# WRITTEN TASK:
Taking the listing below, restate word for word each line from the line with "[(474,104),(474,75),(455,75),(455,104),(474,104)]" to the line with "[(235,164),(235,141),(217,141),(217,164),(235,164)]", ends included, and stop there.

*** Opening of SOURCE DATA ***

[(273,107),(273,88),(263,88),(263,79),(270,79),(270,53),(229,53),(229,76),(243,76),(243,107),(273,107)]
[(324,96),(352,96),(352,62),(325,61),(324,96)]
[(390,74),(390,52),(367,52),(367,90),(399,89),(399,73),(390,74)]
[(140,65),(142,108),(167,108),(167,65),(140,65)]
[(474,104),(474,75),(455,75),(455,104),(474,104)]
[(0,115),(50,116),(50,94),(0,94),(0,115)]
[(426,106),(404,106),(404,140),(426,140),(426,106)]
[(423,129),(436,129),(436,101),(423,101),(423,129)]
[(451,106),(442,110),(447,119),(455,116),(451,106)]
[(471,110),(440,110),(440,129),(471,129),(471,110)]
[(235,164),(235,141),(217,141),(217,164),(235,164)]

*** Close of SOURCE DATA ***
*** Opening of SOURCE DATA ***

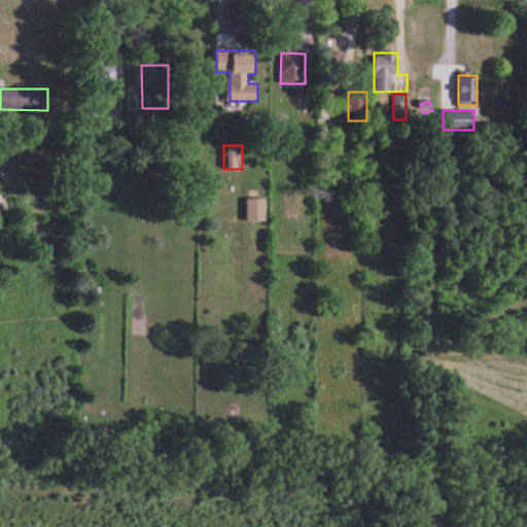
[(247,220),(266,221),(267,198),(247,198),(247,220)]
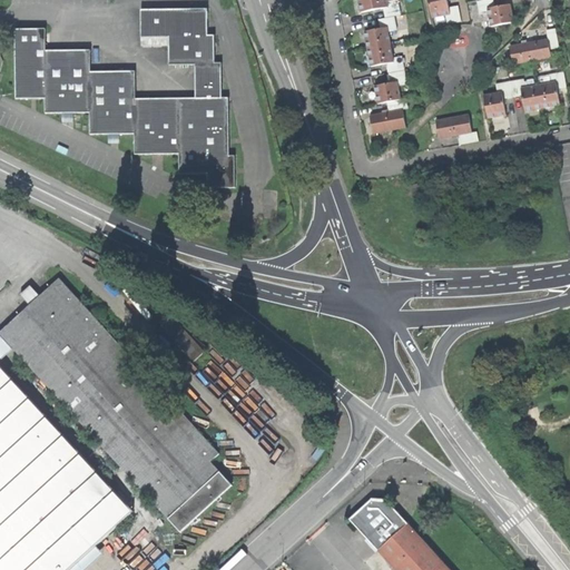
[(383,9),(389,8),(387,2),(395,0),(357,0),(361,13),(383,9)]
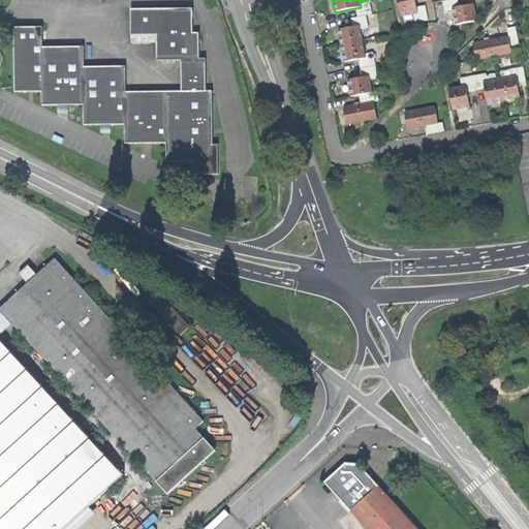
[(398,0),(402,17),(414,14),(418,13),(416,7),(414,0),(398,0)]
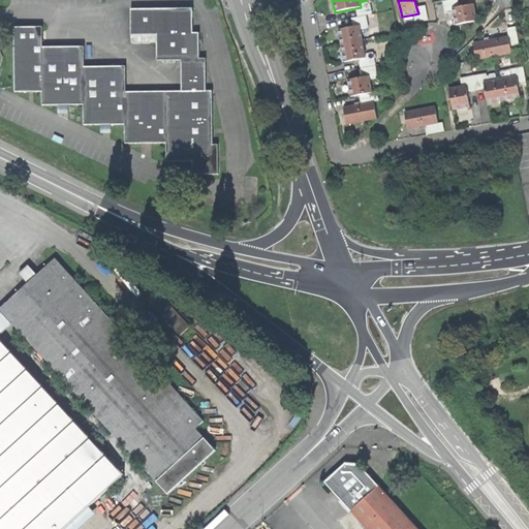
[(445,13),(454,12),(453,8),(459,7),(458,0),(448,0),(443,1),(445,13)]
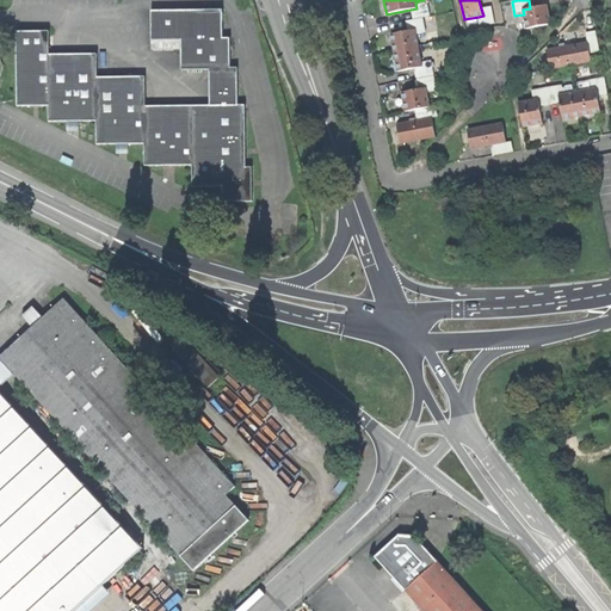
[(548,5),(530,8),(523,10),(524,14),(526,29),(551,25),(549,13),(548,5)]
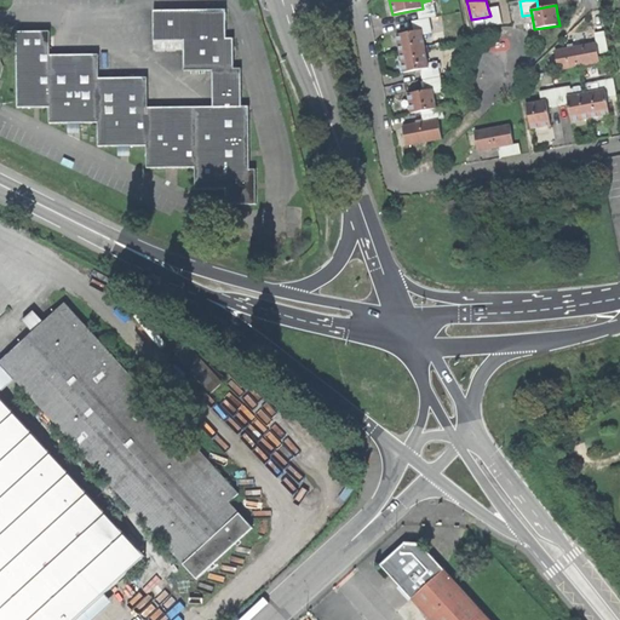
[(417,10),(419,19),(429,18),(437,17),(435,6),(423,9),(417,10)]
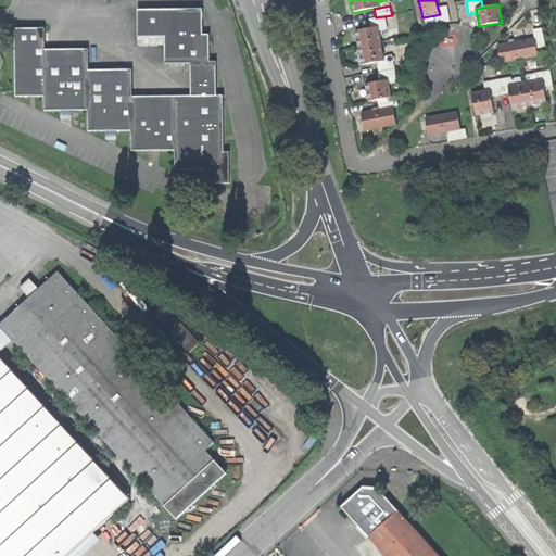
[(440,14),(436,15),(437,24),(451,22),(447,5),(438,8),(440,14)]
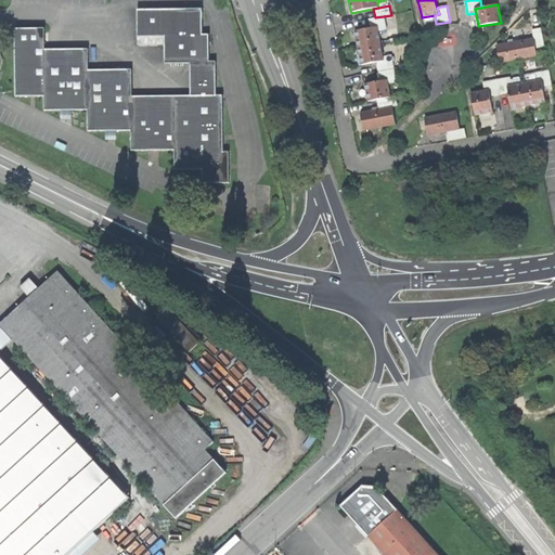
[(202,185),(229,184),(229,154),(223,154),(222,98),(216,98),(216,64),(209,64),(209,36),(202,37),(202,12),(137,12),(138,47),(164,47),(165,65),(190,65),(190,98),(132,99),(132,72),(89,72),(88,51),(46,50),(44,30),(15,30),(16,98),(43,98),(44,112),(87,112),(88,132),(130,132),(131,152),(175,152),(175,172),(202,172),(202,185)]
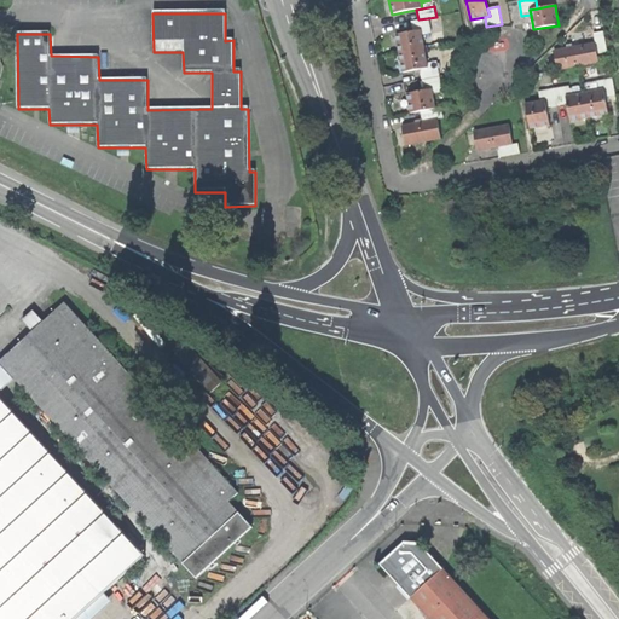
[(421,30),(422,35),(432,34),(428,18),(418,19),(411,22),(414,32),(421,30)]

*** Close of SOURCE DATA ***
*** Opening of SOURCE DATA ***

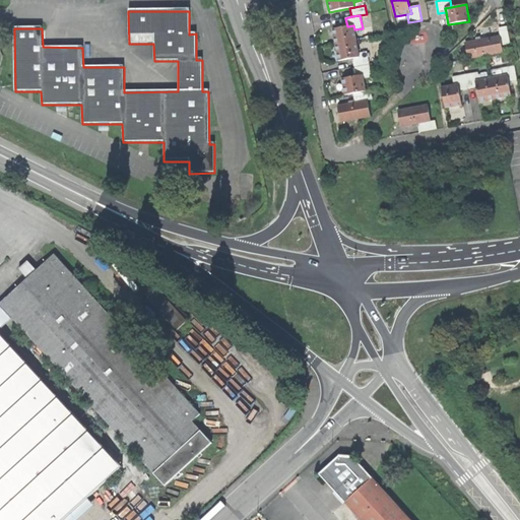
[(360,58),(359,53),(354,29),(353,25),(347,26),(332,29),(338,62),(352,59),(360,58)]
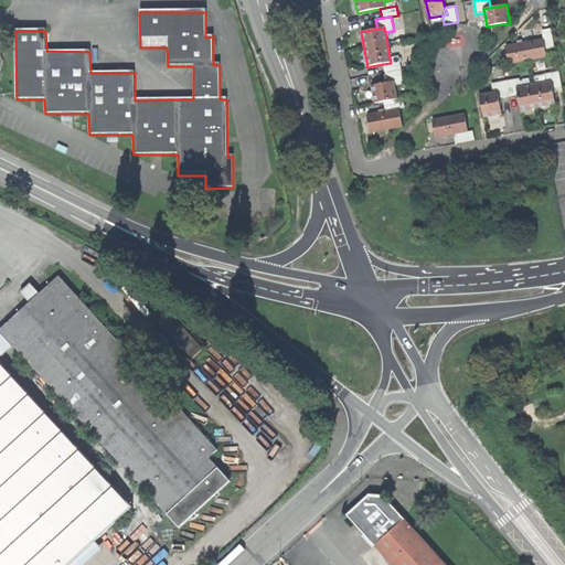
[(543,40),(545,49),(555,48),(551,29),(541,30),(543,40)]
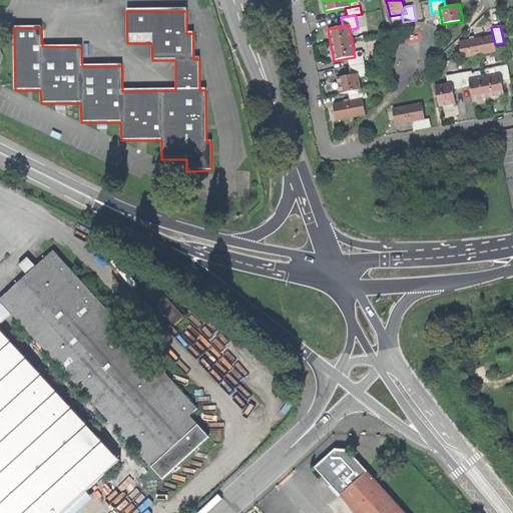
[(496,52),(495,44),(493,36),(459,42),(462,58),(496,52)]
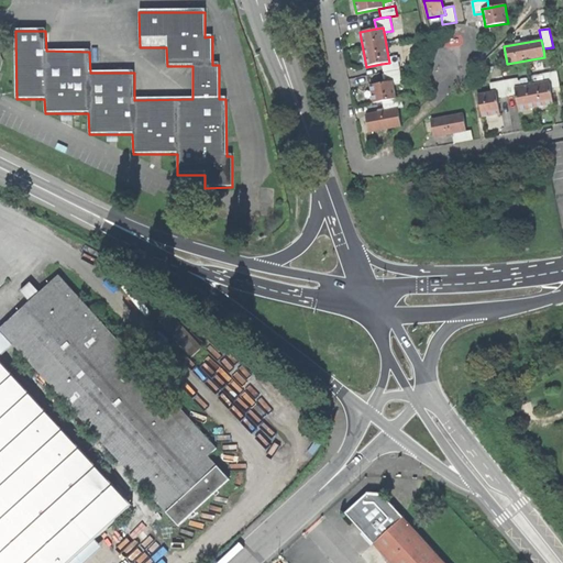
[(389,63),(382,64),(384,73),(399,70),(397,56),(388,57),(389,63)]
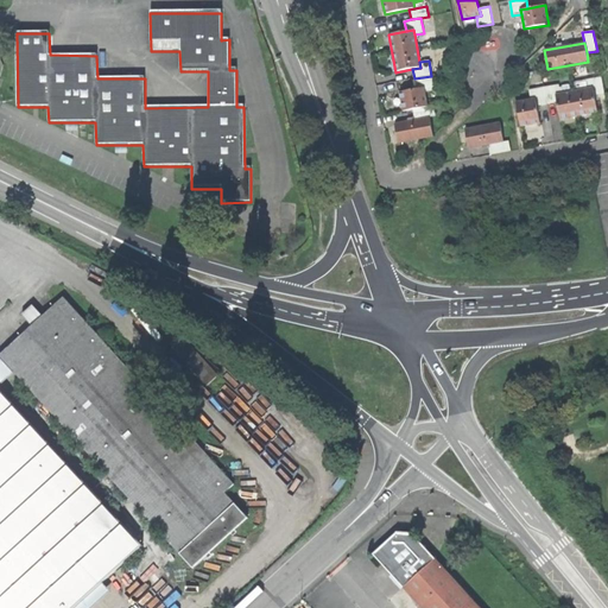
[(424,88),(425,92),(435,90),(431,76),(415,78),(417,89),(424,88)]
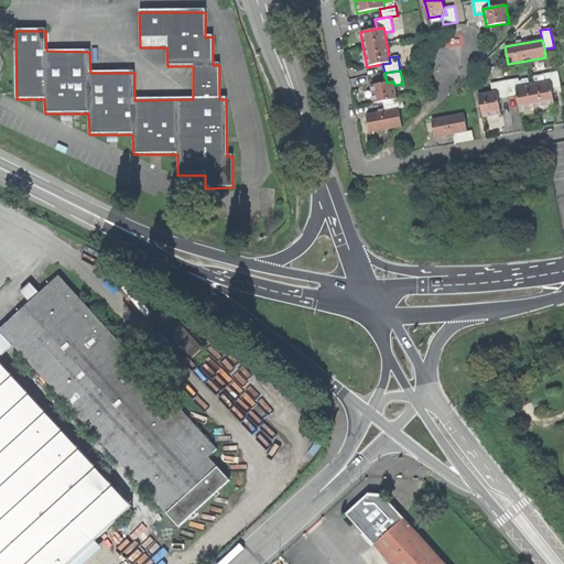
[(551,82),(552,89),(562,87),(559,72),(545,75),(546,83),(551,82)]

*** Close of SOURCE DATA ***

# OUTPUT FOR THIS TASK:
[(474,104),(474,75),(455,75),(455,104),(474,104)]
[(0,115),(50,116),(50,94),(0,94),(0,115)]
[(426,106),(404,106),(404,140),(426,140),(426,106)]
[(423,129),(436,129),(436,101),(423,101),(423,129)]
[(451,106),(442,110),(447,119),(455,116),(451,106)]
[(471,110),(440,110),(440,129),(471,129),(471,110)]
[(235,164),(235,141),(217,141),(217,164),(235,164)]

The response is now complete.